▶ Data for processing:
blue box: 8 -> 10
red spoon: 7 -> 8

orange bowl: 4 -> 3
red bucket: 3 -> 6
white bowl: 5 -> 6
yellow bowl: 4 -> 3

▶ Problem details:
Count how many lines in the entries above hold the word "bowl". Give that number by itself.

▶ Result for this exercise:
3